--- What to work on ---
Starting at the line that contains "turquoise wallet (460, 71)", transcribe every remaining line of the data below exactly, and omit all pictures.

*** Opening Extracted information ***

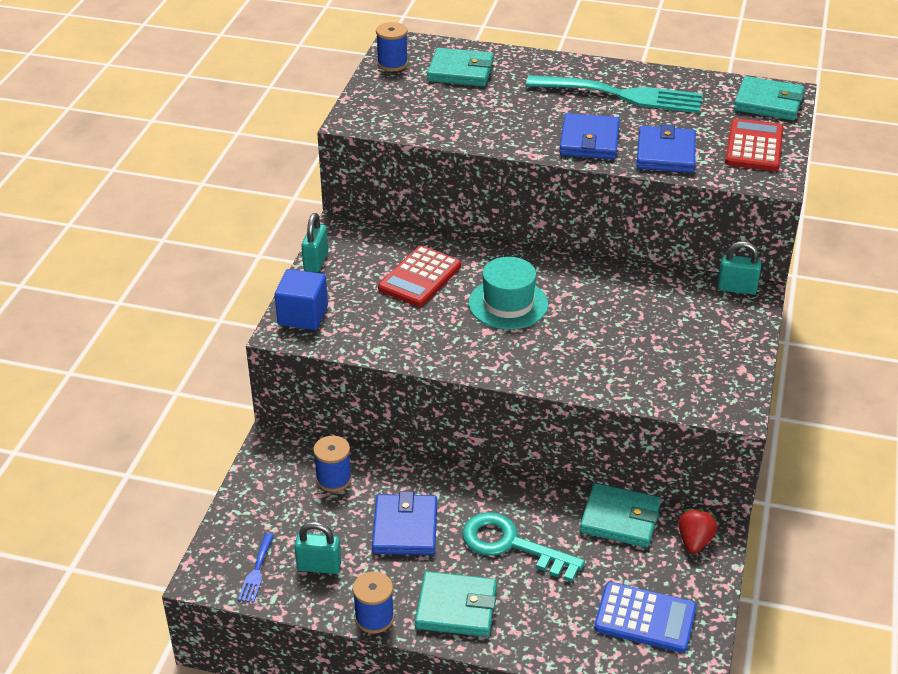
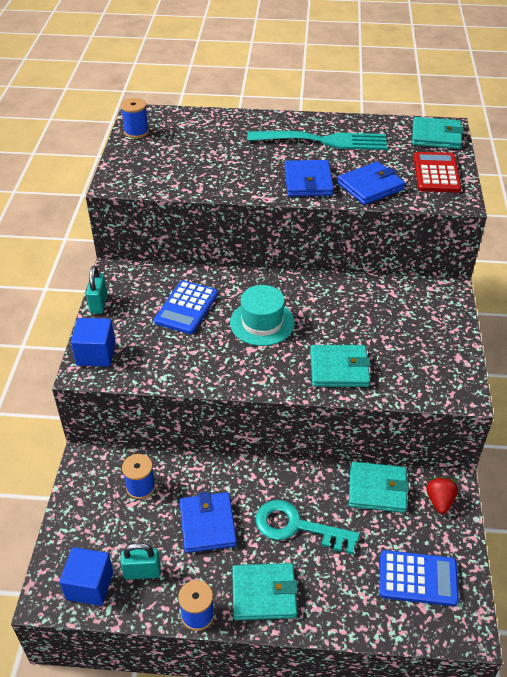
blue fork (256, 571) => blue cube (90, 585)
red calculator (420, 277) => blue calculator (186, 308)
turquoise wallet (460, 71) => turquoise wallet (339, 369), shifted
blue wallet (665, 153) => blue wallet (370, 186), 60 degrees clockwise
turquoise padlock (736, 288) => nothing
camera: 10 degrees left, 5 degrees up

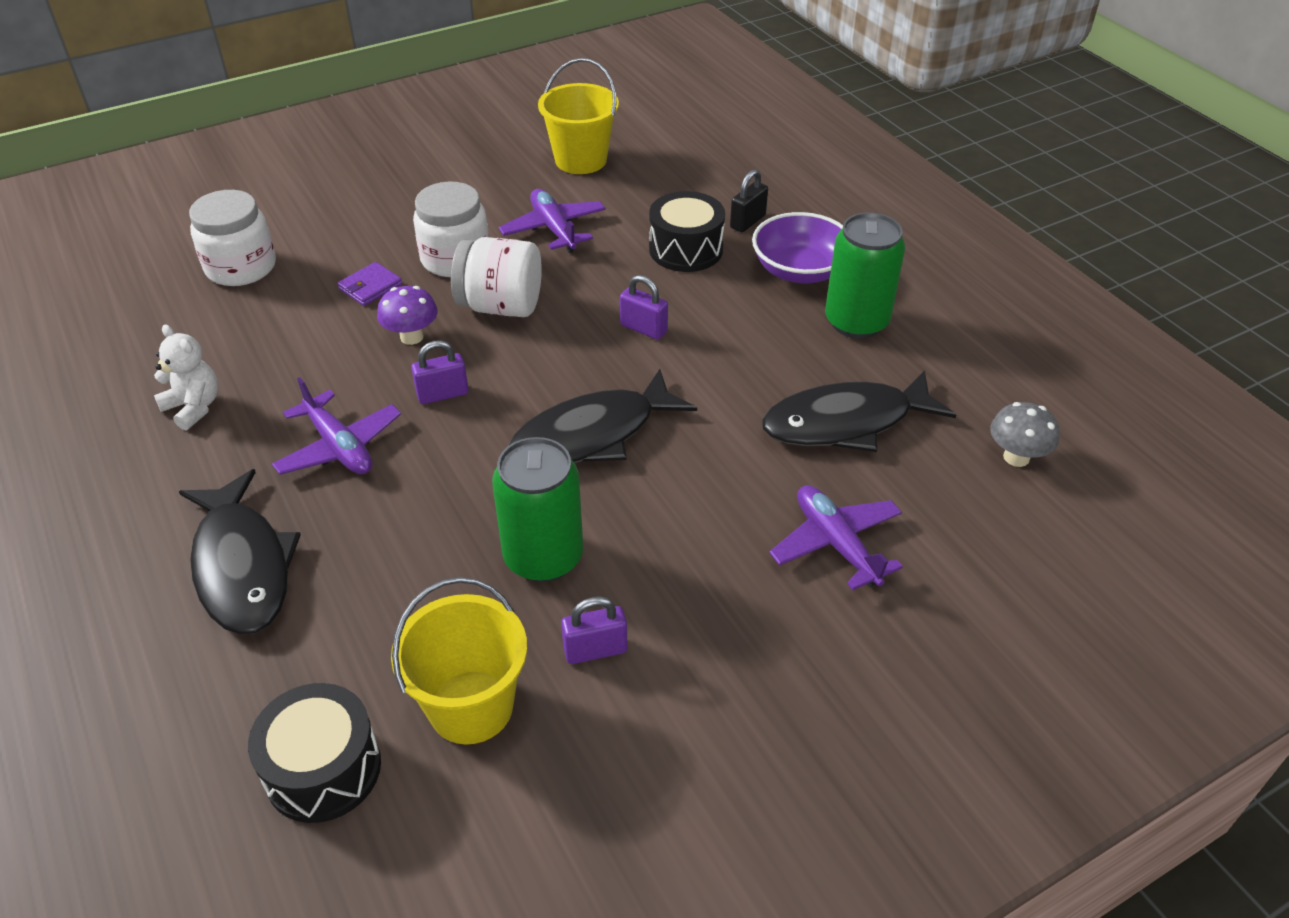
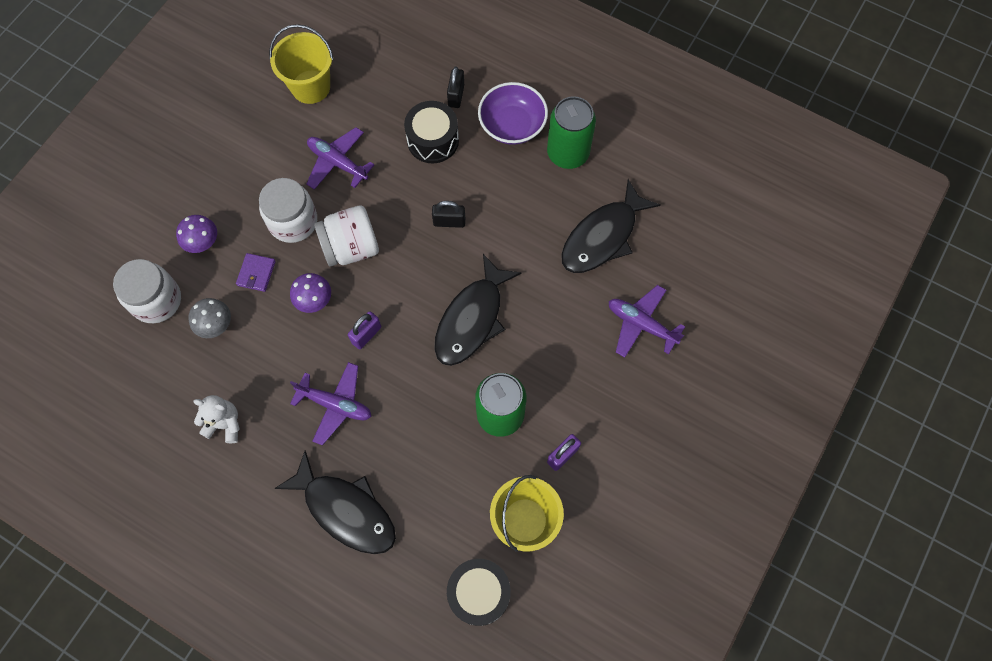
purple padlock (643, 328) => black padlock (449, 222)
grey mushroom (1016, 457) => grey mushroom (216, 325), shifted
nothing => purple mushroom (203, 243)
camera: 30 degrees left, 25 degrees up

*** Closing Extracted information ***

--- Final answer ---
turquoise wallet (460, 71) => turquoise wallet (339, 369), shifted
blue wallet (665, 153) => blue wallet (370, 186), 60 degrees clockwise
turquoise padlock (736, 288) => nothing
camera: 10 degrees left, 5 degrees up

purple padlock (643, 328) => black padlock (449, 222)
grey mushroom (1016, 457) => grey mushroom (216, 325), shifted
nothing => purple mushroom (203, 243)
camera: 30 degrees left, 25 degrees up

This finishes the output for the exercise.